- DATA SUPPLIED

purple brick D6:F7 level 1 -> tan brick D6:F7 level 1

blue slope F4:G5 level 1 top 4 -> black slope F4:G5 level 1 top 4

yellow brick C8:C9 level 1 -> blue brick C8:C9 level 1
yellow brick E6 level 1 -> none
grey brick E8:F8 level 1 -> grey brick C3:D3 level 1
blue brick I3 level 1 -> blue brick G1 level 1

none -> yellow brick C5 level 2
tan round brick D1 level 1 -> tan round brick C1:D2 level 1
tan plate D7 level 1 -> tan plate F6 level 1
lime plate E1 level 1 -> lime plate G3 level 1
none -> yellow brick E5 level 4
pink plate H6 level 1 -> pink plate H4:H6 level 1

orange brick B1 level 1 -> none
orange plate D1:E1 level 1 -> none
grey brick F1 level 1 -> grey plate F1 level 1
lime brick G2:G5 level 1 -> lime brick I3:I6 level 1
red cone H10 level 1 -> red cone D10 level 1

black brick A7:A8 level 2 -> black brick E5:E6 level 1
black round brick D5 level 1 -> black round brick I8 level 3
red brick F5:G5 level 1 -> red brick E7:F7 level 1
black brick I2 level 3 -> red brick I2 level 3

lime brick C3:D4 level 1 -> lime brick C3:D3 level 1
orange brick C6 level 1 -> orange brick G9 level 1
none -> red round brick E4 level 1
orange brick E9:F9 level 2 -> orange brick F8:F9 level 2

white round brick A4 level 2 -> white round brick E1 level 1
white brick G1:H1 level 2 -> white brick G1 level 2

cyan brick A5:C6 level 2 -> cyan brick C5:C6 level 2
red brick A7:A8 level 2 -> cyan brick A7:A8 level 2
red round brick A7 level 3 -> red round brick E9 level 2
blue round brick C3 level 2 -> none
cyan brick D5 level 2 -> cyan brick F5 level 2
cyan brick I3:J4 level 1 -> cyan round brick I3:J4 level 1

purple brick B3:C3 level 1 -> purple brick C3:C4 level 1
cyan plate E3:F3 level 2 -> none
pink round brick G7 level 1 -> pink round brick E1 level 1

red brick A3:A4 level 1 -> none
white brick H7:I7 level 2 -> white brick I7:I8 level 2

- YOUR ASSIGNMENT
What you give back must be the stretch above, starting at the line with "none -> yellow brick E5 level 4" and ending at the line with "lime brick G2:G5", copied exactly.

- OUTPUT OF THE TASK
none -> yellow brick E5 level 4
pink plate H6 level 1 -> pink plate H4:H6 level 1

orange brick B1 level 1 -> none
orange plate D1:E1 level 1 -> none
grey brick F1 level 1 -> grey plate F1 level 1
lime brick G2:G5 level 1 -> lime brick I3:I6 level 1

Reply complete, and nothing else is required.